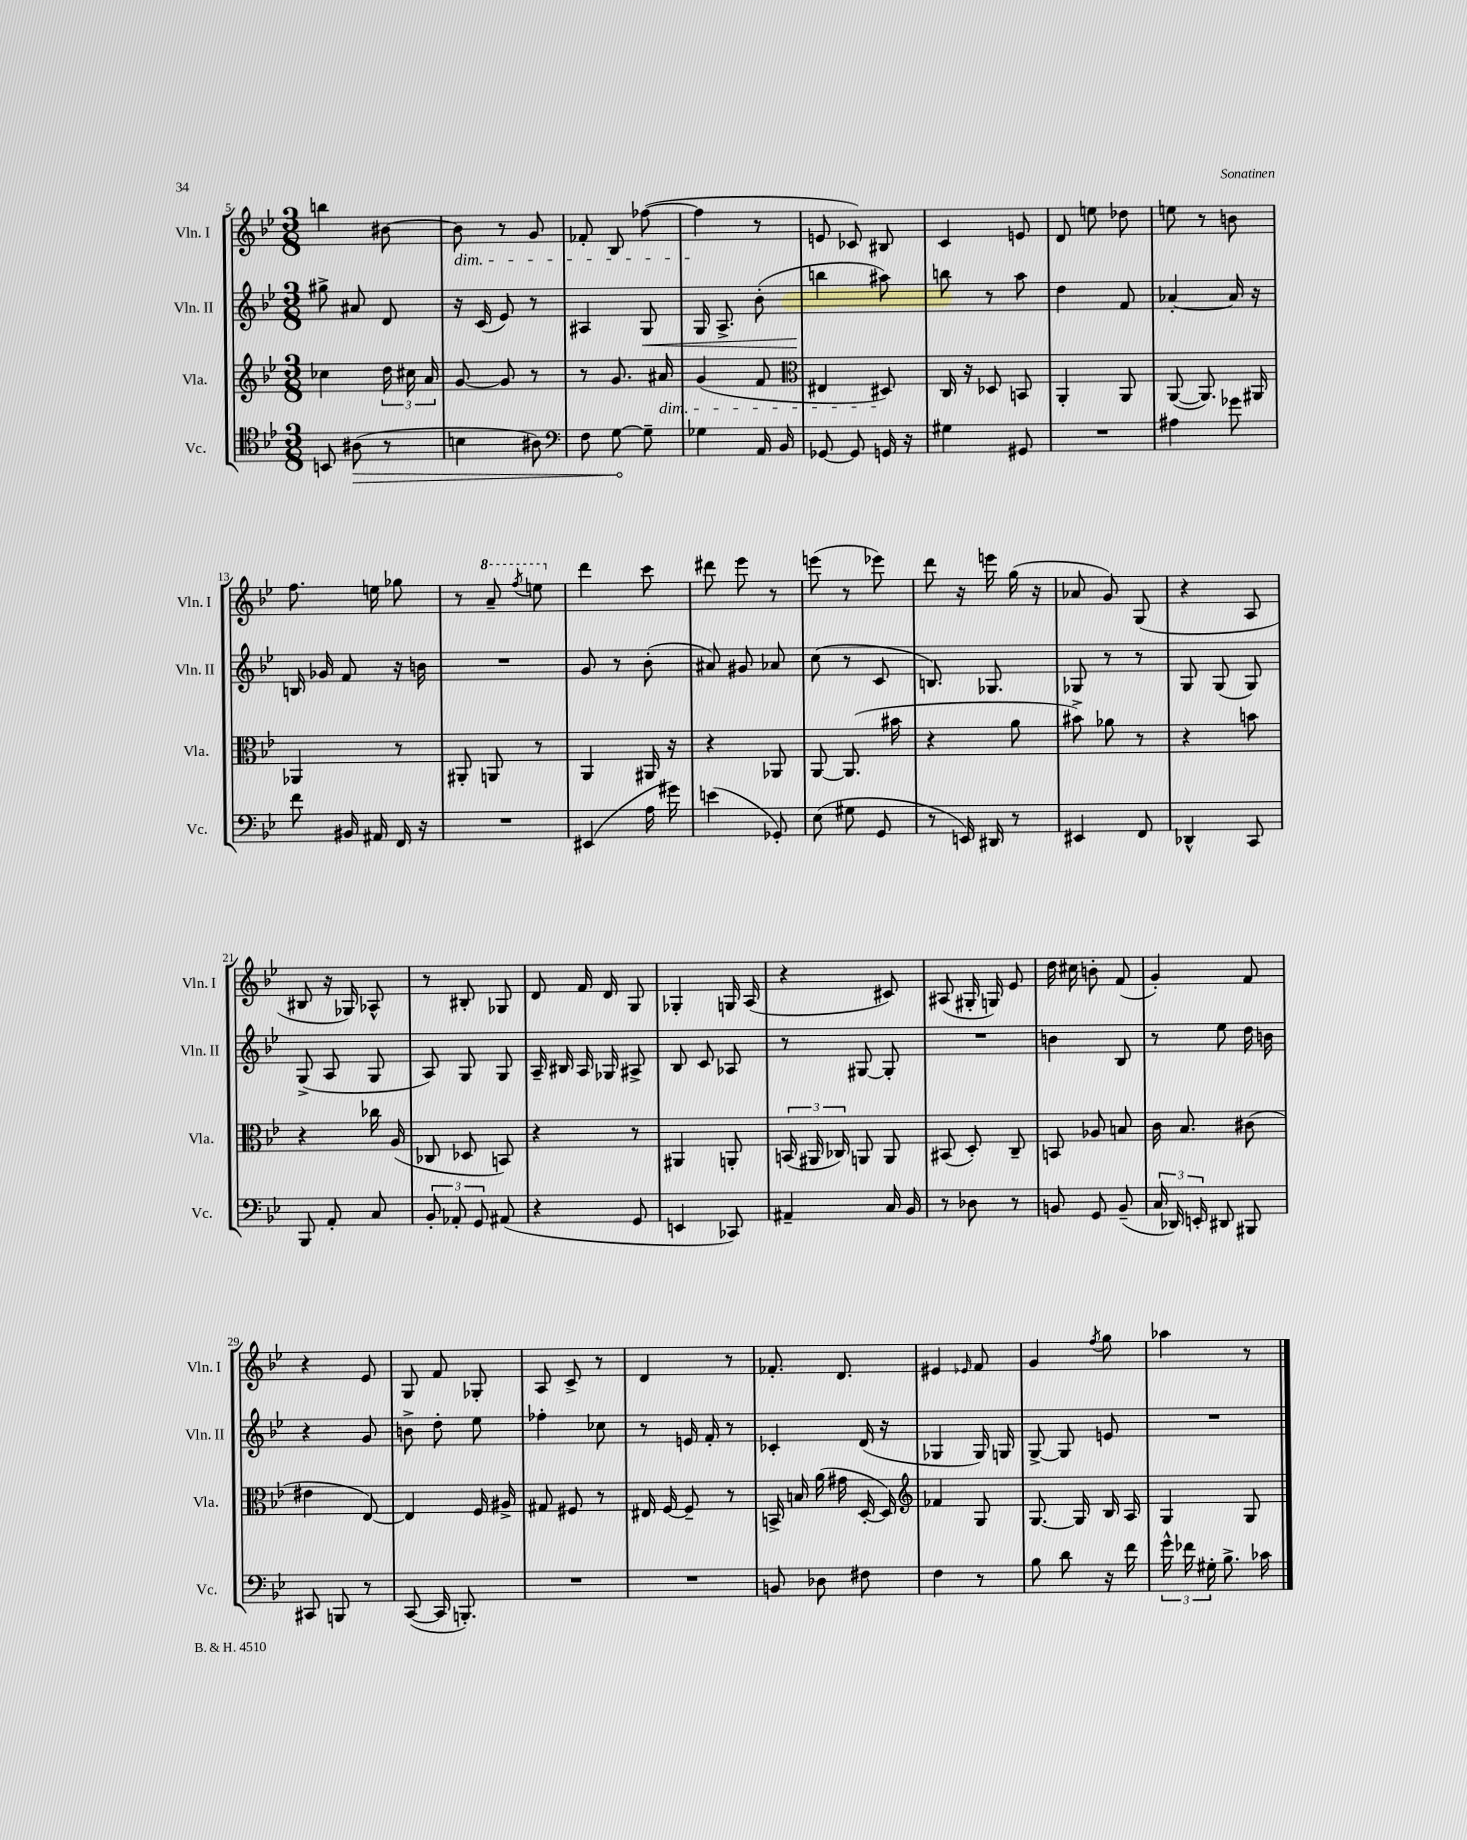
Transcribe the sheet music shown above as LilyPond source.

<<
\new StaffGroup <<
\new Staff = "s0" \with { instrumentName = "Vln. I" shortInstrumentName = "Vln. I" } {
    \clef treble \key bes \major \numericTimeSignature \time 3/8
    \autoBeamOff b''4 bis'8~ |
    bis'8\dim r8 g'8 |
    fes'8-. bes8 fes''8~( |
    fes''4\! r8 |
    e'8 ces'8) bis8 |
    c'4 e'8 |
    d'8 e''8 des''8 |
    e''8 r8 b'8 |
    f''8. e''16 ges''8 |
    r8 \ottava #1 a''8-- \acciaccatura { f'''8 } e'''8 \ottava #0 |
    d'''4 c'''8 |
    dis'''8 ees'''8 r8 |
    e'''8( r8 ees'''8) |
    d'''8 r16 e'''16 g''16( r16 |
    aes'8 g'8) g8( |
    r4 a8 |
    bis8 r16 ges16) aes8-^ |
    r8 bis8-. ges8 |
    d'8 f'16 d'16 g8 |
    ges4-. g16 a16( |
    r4 cis'8) |
    ais8( gis16-. g16) ees'8 |
    d''16 cis''16 b'8-. f'8( |
    g'4-.) f'8 |
    r4 ees'8 |
    g8 f'8 ges8-. |
    a8 c'8-> r8 |
    d'4 r8 |
    fes'8.-. d'8. |
    eis'4 \grace { ees'16 } f'8 |
    g'4 \acciaccatura { f''8 } g''8 |
    aes''4 r8 \bar "|." |
}
\new Staff = "s1" \with { instrumentName = "Vln. II" shortInstrumentName = "Vln. II" } {
    \clef treble \key bes \major \numericTimeSignature \time 3/8
    \autoBeamOff gis''8-> ais'8 d'8 |
    r16 c'16( ees'8) r8 |
    ais4 g8\< |
    g16 a8.-> bes'8-.( |
    b''4\! ais''8) |
    b''8 r8 a''8 |
    d''4 f'8 |
    aes'4~-. aes'16 r16 |
    b16 ges'16 f'8 r16 b'16 |
    R4. |
    g'8 r8 bes'8-.( |
    ais'8) gis'8 aes'8 |
    c''8( r8 c'8 |
    b8.) ges8. |
    ges8 r8 r8 |
    g8 g8( g8) |
    g8->( a8 g8 |
    a8) g8 g8 |
    a16-- bis16 a16 ges16 ais8-> |
    bes8 c'8 aes8 |
    r8 gis8~ gis8-. |
    R4. |
    b'4 bes8 |
    r8 ees''8 d''16 b'16 |
    r4 g'8 |
    b'8-> d''8-. ees''8 |
    fes''4-. ces''8 |
    r8 e'16 f'16-. r8 |
    ces'4-. d'16( r16 |
    ges4 ges16) g16 |
    g8~-> g8 e'8 |
    R4. \bar "|." |
}
\new Staff = "s2" \with { instrumentName = "Vla." shortInstrumentName = "Vla." } {
    \clef treble \key bes \major \numericTimeSignature \time 3/8
    \autoBeamOff ces''4 \tuplet 3/2 { d''16 cis''16 a'16 } |
    g'8~ g'8 r8 |
    r8 g'8. ais'16\dim |
    g'4( f'8 |
    \clef alto eis4 dis8\!) |
    c16 r16 des8 b,8 |
    a,4-. a,8 |
    a,8~( a,8.) ais,16 |
    aes,4 r8 |
    ais,8-. a,8 r8 |
    a,4 ais,16 r16 |
    r4 aes,8 |
    a,8~ a,8.( bis'16 |
    r4 a'8 |
    bis'8->) aes'8 r8 |
    r4 b'8 |
    r4 ces''16 a16( |
    ces8 des8 b,8) |
    r4 r8 |
    ais,4 a,8-. |
    \tuplet 3/2 { b,16( ais,16 ces16) } a,8 a,8 |
    bis,8( d8-.) c8-- |
    b,8 aes8 b8 |
    c'16 bes8. cis'8( |
    eis'4 ees8~) |
    ees4 f16 ais16-> |
    gis8 fis8 r8 |
    eis16 f16~ f8-- r8 |
    b,16-> b16 a'16( gis'16 d16~-. d16) |
    \clef treble fes'4 g8 |
    g8.~ g16 bes16 a16 |
    g4 g8 \bar "|." |
}
\new Staff = "s3" \with { instrumentName = "Vc." shortInstrumentName = "Vc." } {
    \clef tenor \key bes \major \numericTimeSignature \time 3/8
    \autoBeamOff b,8 \once \override Hairpin.circled-tip = ##t ais8\>( r8 |
    b4 ais8) |
    \clef bass f8 g8~\! g8-- |
    ges4 a,16 bes,16 |
    ges,8~ ges,8 g,16 r16 |
    gis4 gis,8 |
    R4. |
    ais4 ges'8 |
    f'8 bis,16 ais,16 f,16 r16 |
    R4. |
    eis,4( a16 gis'16) |
    e'4( ges,8-.) |
    ees8( gis8 g,8 |
    r8 e,16) dis,16 r8 |
    eis,4 f,8 |
    des,4-^ c,8 |
    bes,,8 a,8-. c8 |
    \tuplet 3/2 { bes,8-. aes,8-. g,8 } ais,8( |
    r4 g,8 |
    e,4 ces,8) |
    ais,4-- c16 bes,16 |
    r8 des8 r8 |
    b,8 g,8 b,8--( |
    \tuplet 3/2 { c16 des,16) e,16-. } dis,8 bis,,8 |
    cis,8 b,,8 r8 |
    c,8~( c,16 b,,8.-.) |
    R4. |
    R4. |
    b,8 des8 fis8 |
    f4 r8 |
    bes8 d'8 r16 f'16 |
    \tuplet 3/2 { g'16-^ fes'16 gis16-. } bes8.-> ces'16 \bar "|." |
}
>>
>>
\layout { \context { \Score currentBarNumber = #5 } }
☆ ☆ ☆
Please gather every line of the material above that contains the string "with" and copy each one unchanged.

\new Staff = "s0" \with { instrumentName = "Vln. I" shortInstrumentName = "Vln. I" } {
\new Staff = "s1" \with { instrumentName = "Vln. II" shortInstrumentName = "Vln. II" } {
\new Staff = "s2" \with { instrumentName = "Vla." shortInstrumentName = "Vla." } {
\new Staff = "s3" \with { instrumentName = "Vc." shortInstrumentName = "Vc." } {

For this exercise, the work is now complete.